__Information shown__:

*-*-*

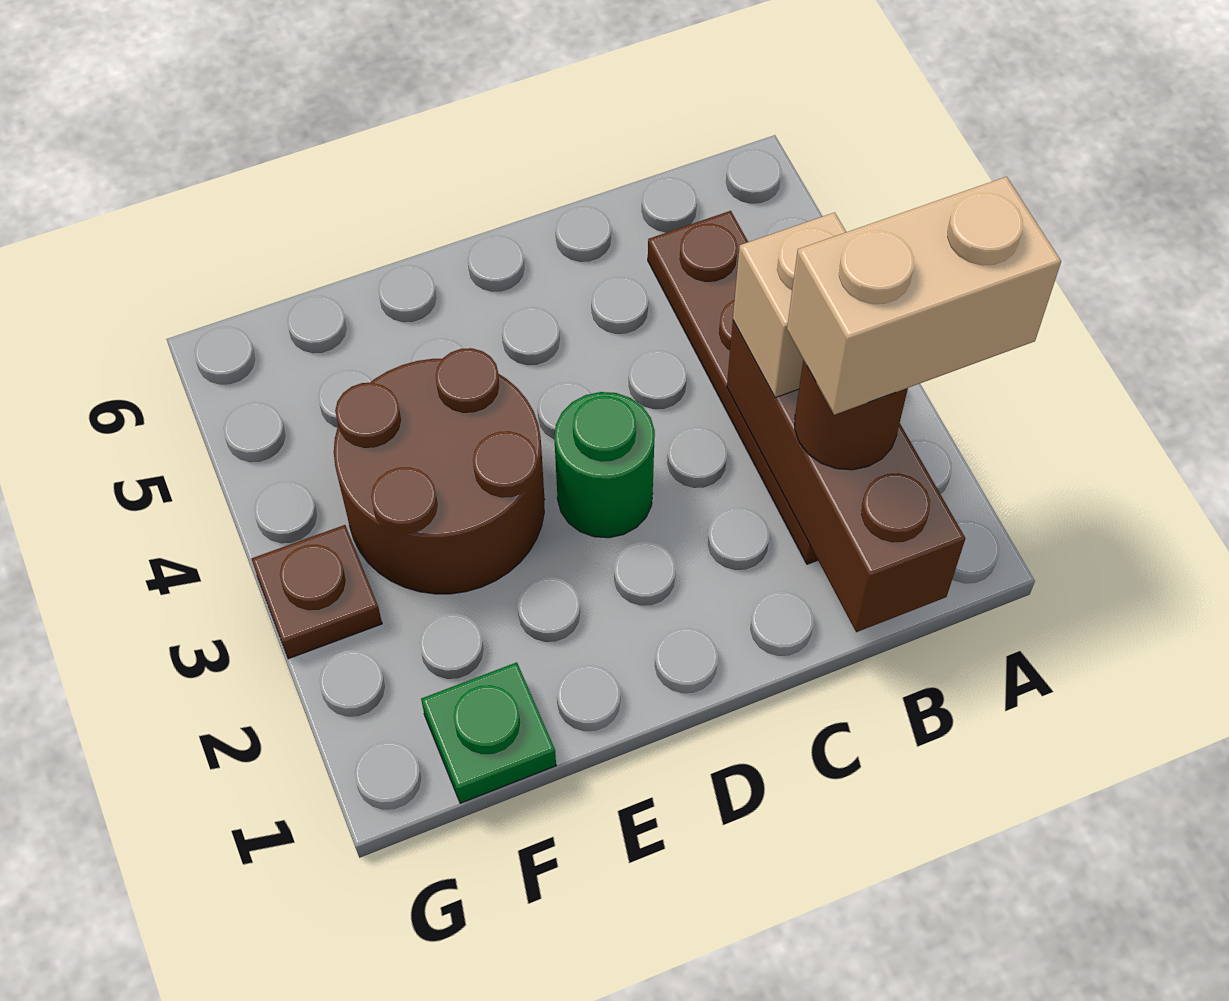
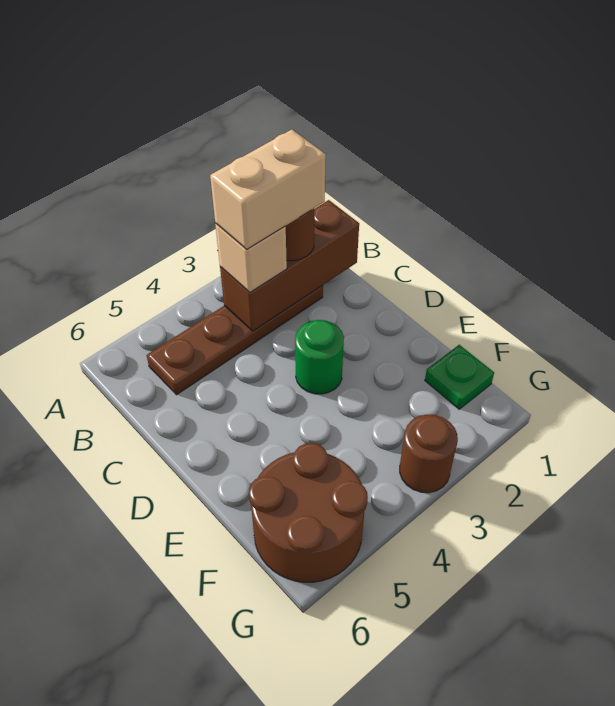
tan brick A2:B2 level 4 -> tan brick B2:B3 level 4
brown round brick E3:F4 level 1 -> brown round brick F5:G6 level 1
brown plate G3 level 1 -> brown round brick G3 level 1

*-*-*

__Problem to work on__: Scan the lines above for "round", then copy every one that has it.

__Written answer__:
brown round brick E3:F4 level 1 -> brown round brick F5:G6 level 1
brown plate G3 level 1 -> brown round brick G3 level 1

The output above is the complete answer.